◆ **Assigned task**
Of all the lines below, output only those starting at the one with "blue lamp: 2 -> 1" and ending at the one with "pink pencil: 5 -> 4", both ends included, exactly as written.

◆ **Records to use**
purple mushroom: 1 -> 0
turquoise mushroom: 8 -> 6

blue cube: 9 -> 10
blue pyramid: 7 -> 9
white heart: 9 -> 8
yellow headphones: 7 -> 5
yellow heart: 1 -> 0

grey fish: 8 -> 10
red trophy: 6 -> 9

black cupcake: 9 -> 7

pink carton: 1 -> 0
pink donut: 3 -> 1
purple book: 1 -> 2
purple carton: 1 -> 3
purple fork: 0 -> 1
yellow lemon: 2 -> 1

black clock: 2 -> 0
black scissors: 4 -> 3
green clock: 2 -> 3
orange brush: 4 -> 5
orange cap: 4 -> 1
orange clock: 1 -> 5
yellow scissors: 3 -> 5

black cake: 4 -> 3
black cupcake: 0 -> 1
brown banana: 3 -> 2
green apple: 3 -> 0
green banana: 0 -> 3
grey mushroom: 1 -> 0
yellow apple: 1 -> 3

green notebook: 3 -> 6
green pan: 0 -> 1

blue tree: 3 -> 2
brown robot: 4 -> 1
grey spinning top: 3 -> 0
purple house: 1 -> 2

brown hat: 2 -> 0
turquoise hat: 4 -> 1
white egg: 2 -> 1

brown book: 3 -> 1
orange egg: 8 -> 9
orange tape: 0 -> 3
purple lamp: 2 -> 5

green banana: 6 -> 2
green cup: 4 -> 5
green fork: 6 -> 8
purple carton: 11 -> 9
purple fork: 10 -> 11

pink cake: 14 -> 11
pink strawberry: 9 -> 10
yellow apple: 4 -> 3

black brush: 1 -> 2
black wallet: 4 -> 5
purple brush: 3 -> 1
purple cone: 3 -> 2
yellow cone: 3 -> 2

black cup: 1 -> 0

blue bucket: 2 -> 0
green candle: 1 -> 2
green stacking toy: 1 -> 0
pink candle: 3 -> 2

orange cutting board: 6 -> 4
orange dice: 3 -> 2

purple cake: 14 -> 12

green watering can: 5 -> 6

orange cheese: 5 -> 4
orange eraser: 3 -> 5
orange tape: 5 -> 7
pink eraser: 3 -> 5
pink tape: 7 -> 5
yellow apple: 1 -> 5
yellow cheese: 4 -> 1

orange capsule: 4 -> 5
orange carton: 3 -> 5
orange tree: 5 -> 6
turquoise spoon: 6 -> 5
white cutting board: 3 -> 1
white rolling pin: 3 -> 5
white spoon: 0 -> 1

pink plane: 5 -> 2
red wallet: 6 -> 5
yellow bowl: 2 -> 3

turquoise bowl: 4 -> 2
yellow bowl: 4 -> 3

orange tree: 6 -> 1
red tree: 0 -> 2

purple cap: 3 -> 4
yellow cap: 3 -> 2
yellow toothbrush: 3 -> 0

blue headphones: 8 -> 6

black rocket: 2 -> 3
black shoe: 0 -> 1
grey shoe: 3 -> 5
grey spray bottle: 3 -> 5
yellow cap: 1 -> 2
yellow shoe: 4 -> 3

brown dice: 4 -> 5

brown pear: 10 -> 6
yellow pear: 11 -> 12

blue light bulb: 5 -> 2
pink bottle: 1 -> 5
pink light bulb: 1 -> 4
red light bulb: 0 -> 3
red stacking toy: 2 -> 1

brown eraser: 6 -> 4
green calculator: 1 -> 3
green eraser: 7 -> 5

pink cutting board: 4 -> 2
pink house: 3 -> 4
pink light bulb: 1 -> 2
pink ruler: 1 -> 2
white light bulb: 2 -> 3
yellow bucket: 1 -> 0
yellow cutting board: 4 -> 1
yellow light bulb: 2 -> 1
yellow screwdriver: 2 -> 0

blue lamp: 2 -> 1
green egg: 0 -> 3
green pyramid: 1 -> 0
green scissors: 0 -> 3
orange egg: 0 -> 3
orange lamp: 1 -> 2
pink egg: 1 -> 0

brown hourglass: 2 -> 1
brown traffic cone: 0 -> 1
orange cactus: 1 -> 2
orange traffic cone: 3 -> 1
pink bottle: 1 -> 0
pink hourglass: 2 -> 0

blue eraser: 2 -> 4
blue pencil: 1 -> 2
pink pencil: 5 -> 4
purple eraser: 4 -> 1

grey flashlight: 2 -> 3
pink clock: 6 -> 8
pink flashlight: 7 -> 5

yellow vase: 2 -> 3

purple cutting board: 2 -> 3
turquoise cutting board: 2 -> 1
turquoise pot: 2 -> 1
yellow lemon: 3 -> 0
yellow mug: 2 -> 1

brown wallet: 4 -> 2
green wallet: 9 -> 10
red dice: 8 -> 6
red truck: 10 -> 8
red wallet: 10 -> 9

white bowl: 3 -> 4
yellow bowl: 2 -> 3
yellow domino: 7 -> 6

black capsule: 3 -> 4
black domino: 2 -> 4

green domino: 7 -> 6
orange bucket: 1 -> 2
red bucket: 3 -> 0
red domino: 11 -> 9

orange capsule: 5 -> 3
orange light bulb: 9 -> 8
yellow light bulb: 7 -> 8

◆ **Solution**
blue lamp: 2 -> 1
green egg: 0 -> 3
green pyramid: 1 -> 0
green scissors: 0 -> 3
orange egg: 0 -> 3
orange lamp: 1 -> 2
pink egg: 1 -> 0

brown hourglass: 2 -> 1
brown traffic cone: 0 -> 1
orange cactus: 1 -> 2
orange traffic cone: 3 -> 1
pink bottle: 1 -> 0
pink hourglass: 2 -> 0

blue eraser: 2 -> 4
blue pencil: 1 -> 2
pink pencil: 5 -> 4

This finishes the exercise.